◆ Task directions: Every record needs to come back as written, except for the pictures.

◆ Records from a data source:
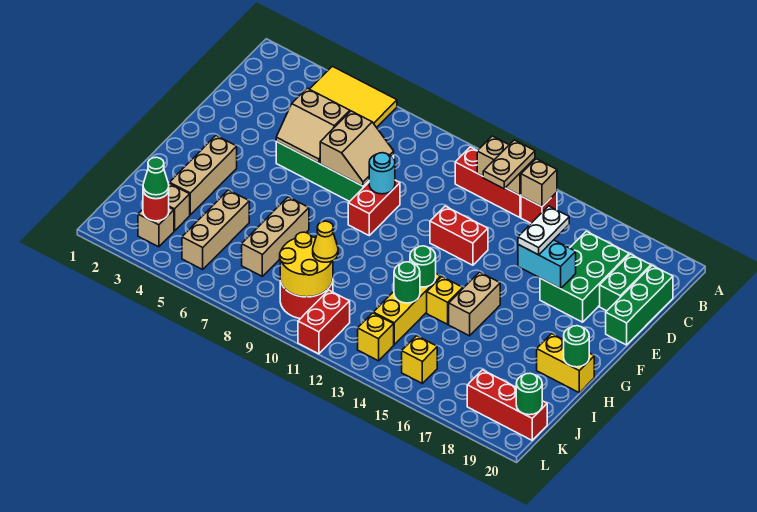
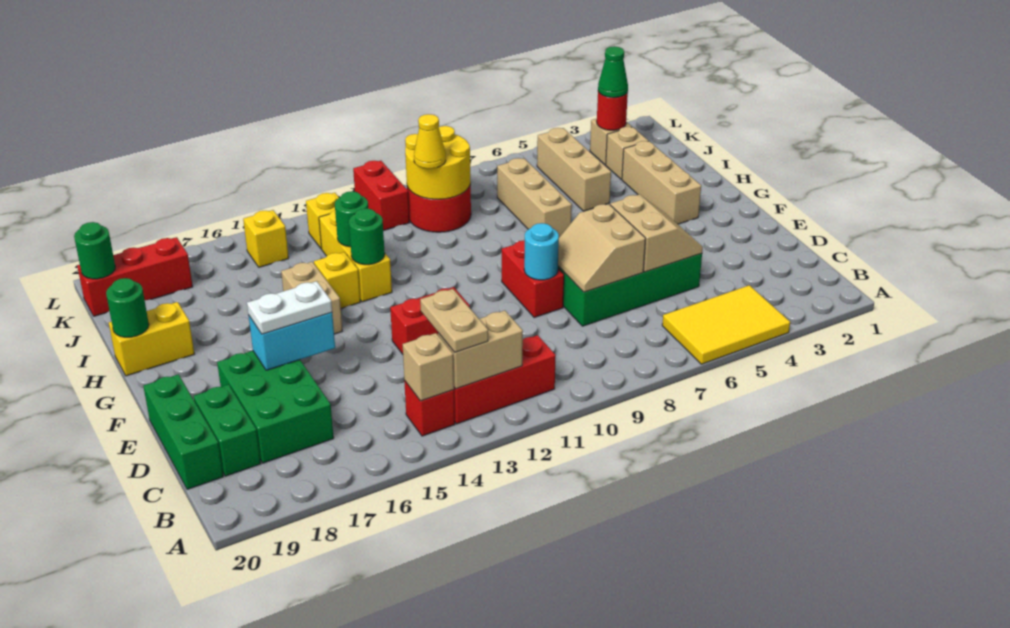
tan slope D5:E6 level 2 top D -> tan slope D5:E6 level 2 top 6
white plate D16:E16 level 3 -> white plate E16:E17 level 3

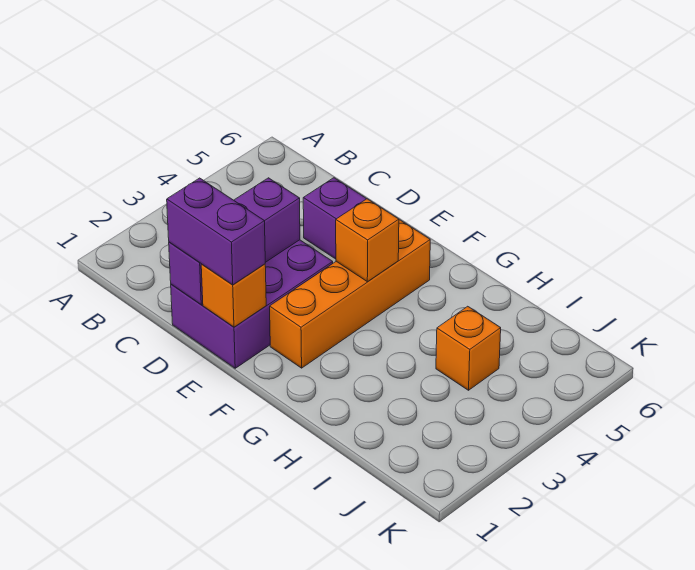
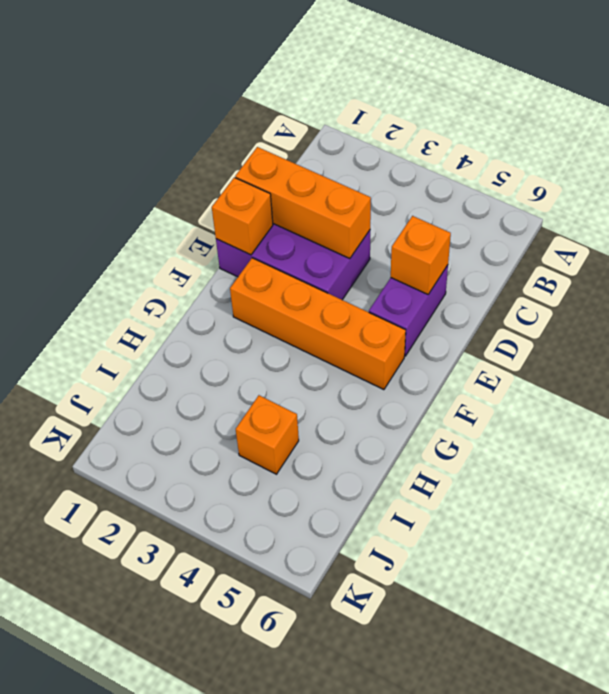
purple brick D1:D3 level 2 -> orange brick D1:D3 level 2
purple brick D1:E1 level 3 -> none
orange brick F4 level 2 -> orange brick D5 level 2

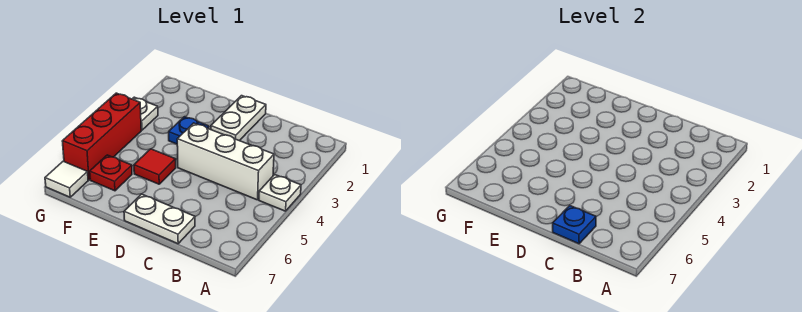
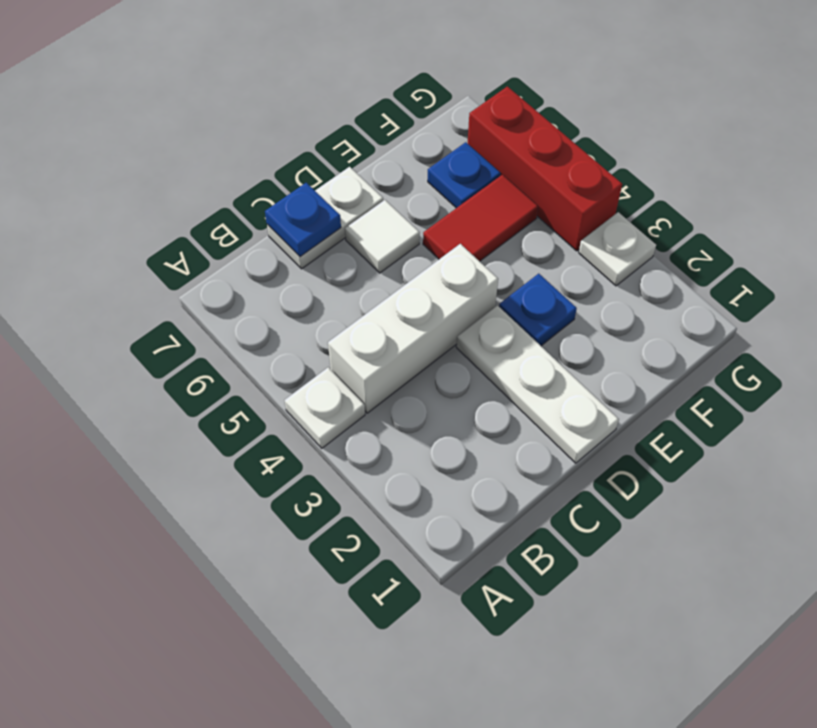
white plate D1:D2 level 1 -> white plate D1:D3 level 1
red tile E5 level 1 -> red tile E5:F5 level 1
red plate F6 level 1 -> blue plate F6 level 1
white tile G7 level 1 -> white tile D6 level 1

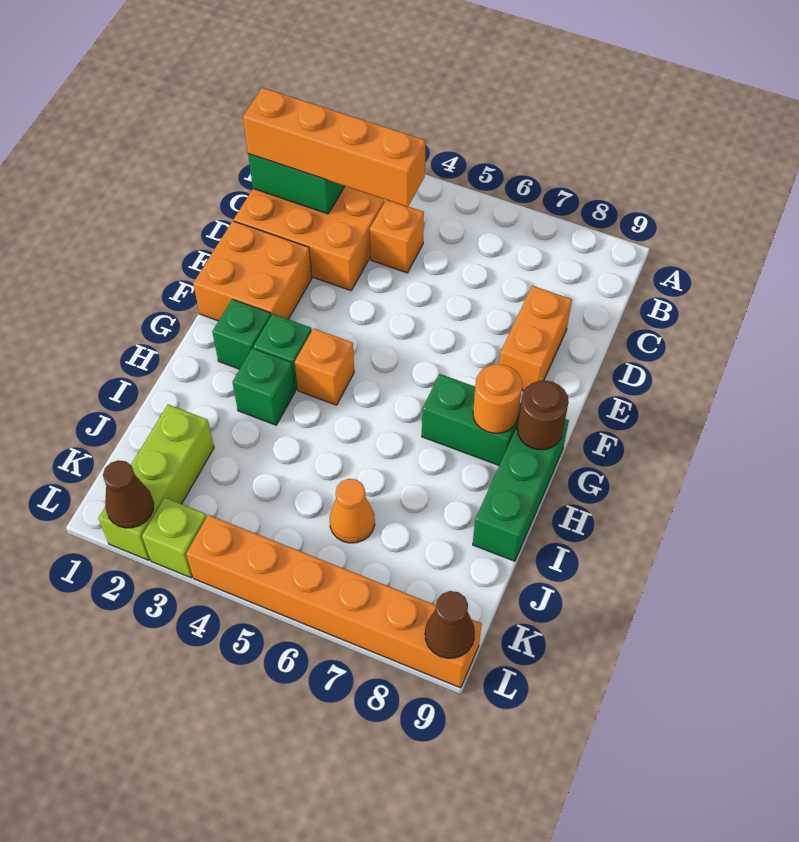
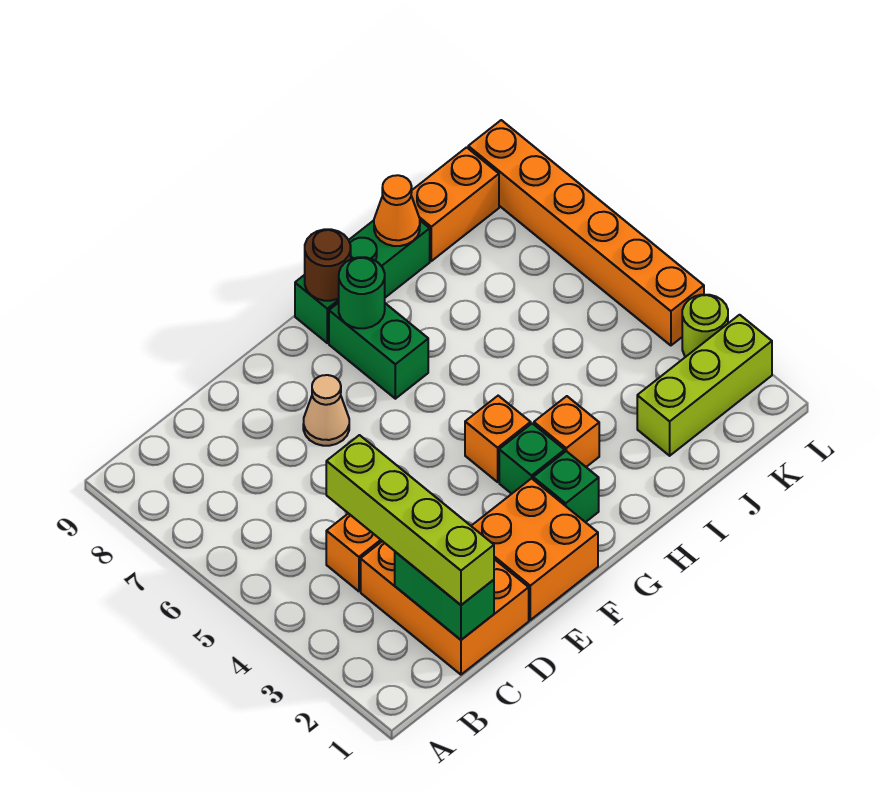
orange brick C1:C4 level 3 -> lime brick C1:C4 level 3
orange brick D8:E8 level 1 -> orange brick J9:K9 level 1
none -> tan cone E7 level 1
orange round brick G8 level 2 -> green round brick G8 level 2
green brick H3 level 1 -> orange brick H3 level 1
orange cone J6 level 1 -> orange cone I9 level 2
brown cone L2 level 2 -> none
lime brick L3 level 1 -> lime round brick L3 level 1
brown cone L9 level 2 -> none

◆ Written answer:
tan slope D5:E6 level 2 top D -> tan slope D5:E6 level 2 top 6
white plate D16:E16 level 3 -> white plate E16:E17 level 3

purple brick D1:D3 level 2 -> orange brick D1:D3 level 2
purple brick D1:E1 level 3 -> none
orange brick F4 level 2 -> orange brick D5 level 2

white plate D1:D2 level 1 -> white plate D1:D3 level 1
red tile E5 level 1 -> red tile E5:F5 level 1
red plate F6 level 1 -> blue plate F6 level 1
white tile G7 level 1 -> white tile D6 level 1

orange brick C1:C4 level 3 -> lime brick C1:C4 level 3
orange brick D8:E8 level 1 -> orange brick J9:K9 level 1
none -> tan cone E7 level 1
orange round brick G8 level 2 -> green round brick G8 level 2
green brick H3 level 1 -> orange brick H3 level 1
orange cone J6 level 1 -> orange cone I9 level 2
brown cone L2 level 2 -> none
lime brick L3 level 1 -> lime round brick L3 level 1
brown cone L9 level 2 -> none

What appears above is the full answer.